**PROMPT:** Report every line below that carries the word "pawn".

**RECORDS PROVIDED:**
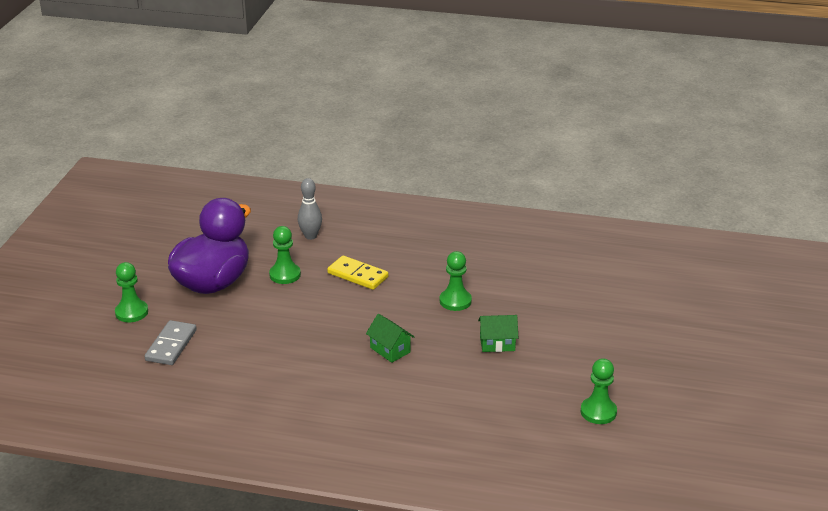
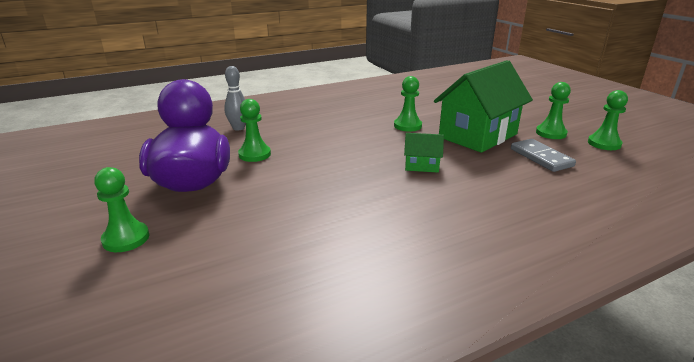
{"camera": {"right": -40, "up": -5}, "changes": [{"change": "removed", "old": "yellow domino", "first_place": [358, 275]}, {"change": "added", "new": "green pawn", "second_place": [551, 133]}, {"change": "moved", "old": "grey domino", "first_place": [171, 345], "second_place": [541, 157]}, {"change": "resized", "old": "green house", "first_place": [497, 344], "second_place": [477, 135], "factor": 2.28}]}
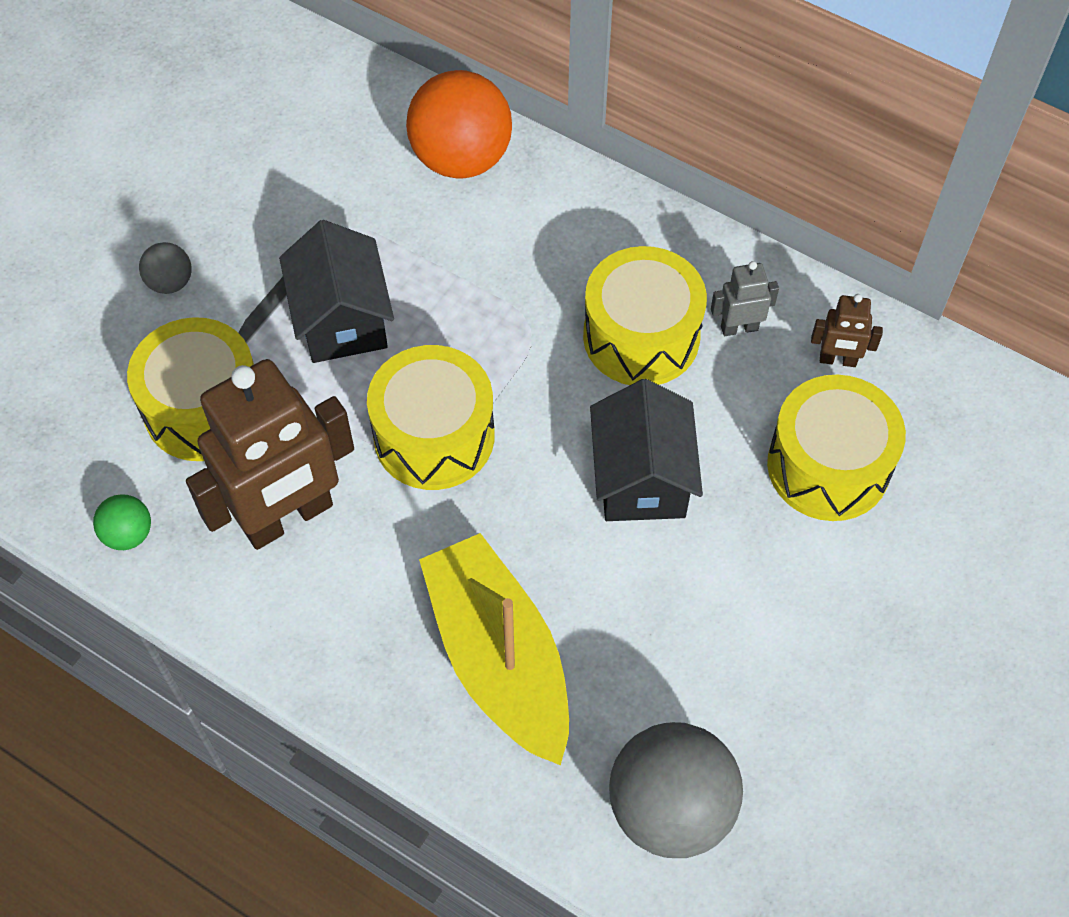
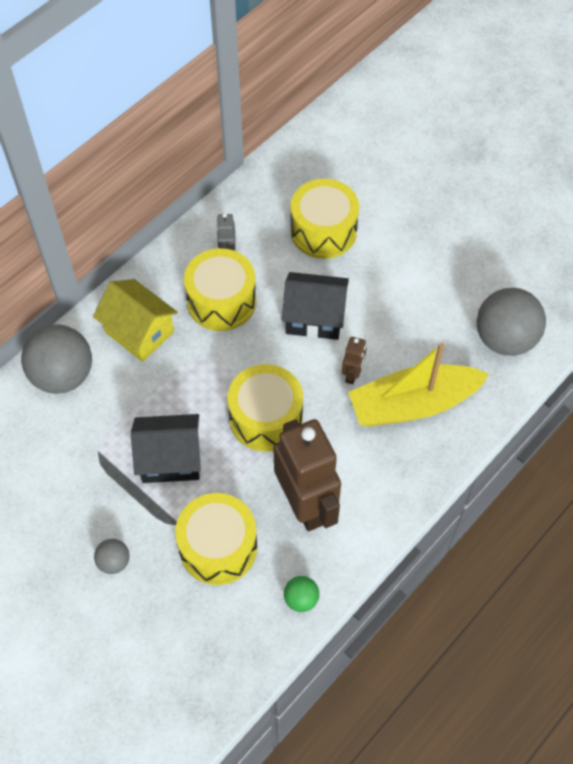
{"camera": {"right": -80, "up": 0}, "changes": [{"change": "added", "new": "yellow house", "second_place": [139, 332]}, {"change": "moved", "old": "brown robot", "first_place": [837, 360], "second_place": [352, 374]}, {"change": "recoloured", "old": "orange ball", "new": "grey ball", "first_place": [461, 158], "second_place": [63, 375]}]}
==
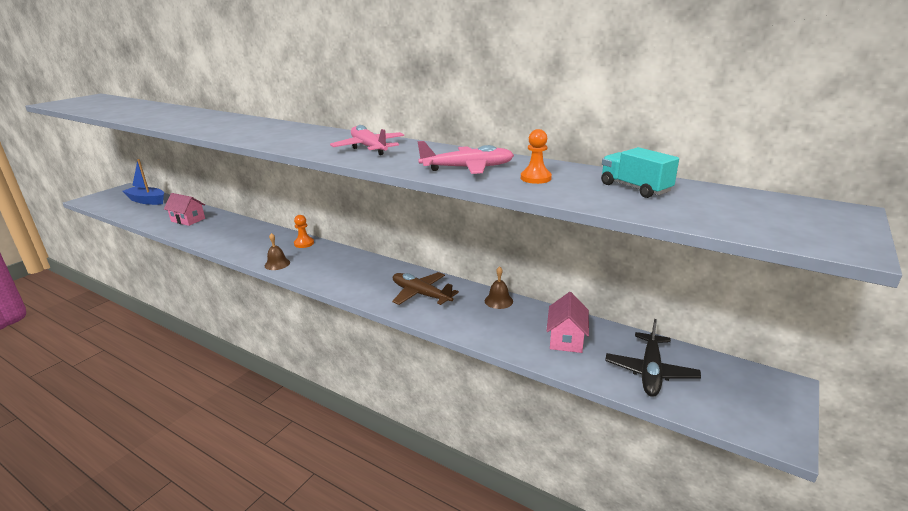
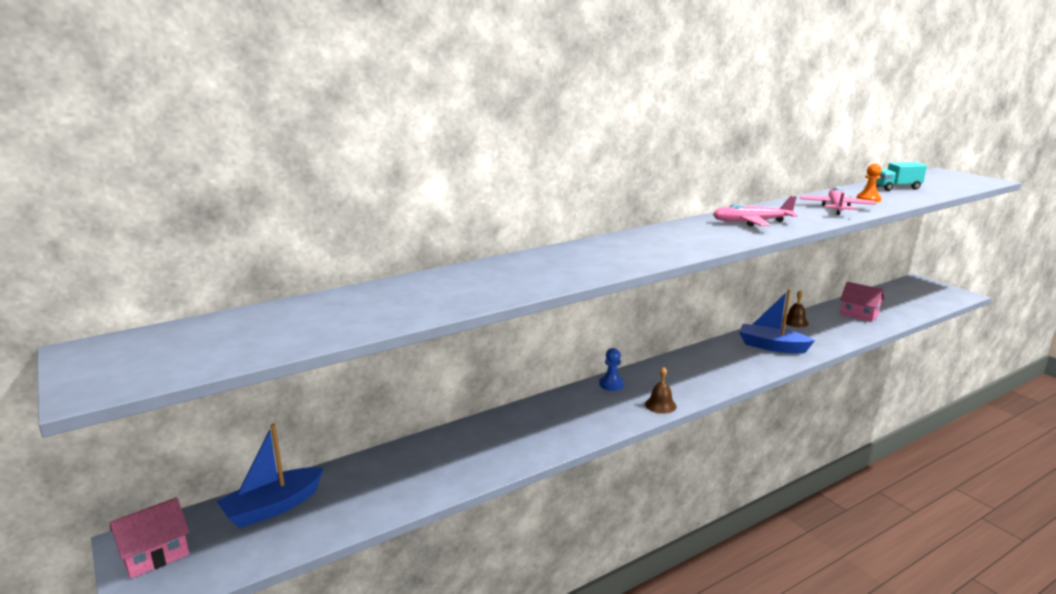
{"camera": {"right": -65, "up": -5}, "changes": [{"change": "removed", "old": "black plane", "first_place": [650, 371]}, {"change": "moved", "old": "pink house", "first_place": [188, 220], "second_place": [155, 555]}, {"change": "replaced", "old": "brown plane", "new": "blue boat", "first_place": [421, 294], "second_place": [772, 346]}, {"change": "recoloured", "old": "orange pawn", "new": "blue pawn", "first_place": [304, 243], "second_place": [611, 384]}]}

**YOUR RESPONSE:**
{"camera": {"right": -40, "up": -5}, "changes": [{"change": "removed", "old": "yellow domino", "first_place": [358, 275]}, {"change": "added", "new": "green pawn", "second_place": [551, 133]}, {"change": "moved", "old": "grey domino", "first_place": [171, 345], "second_place": [541, 157]}, {"change": "resized", "old": "green house", "first_place": [497, 344], "second_place": [477, 135], "factor": 2.28}]}
{"camera": {"right": -65, "up": -5}, "changes": [{"change": "removed", "old": "black plane", "first_place": [650, 371]}, {"change": "moved", "old": "pink house", "first_place": [188, 220], "second_place": [155, 555]}, {"change": "replaced", "old": "brown plane", "new": "blue boat", "first_place": [421, 294], "second_place": [772, 346]}, {"change": "recoloured", "old": "orange pawn", "new": "blue pawn", "first_place": [304, 243], "second_place": [611, 384]}]}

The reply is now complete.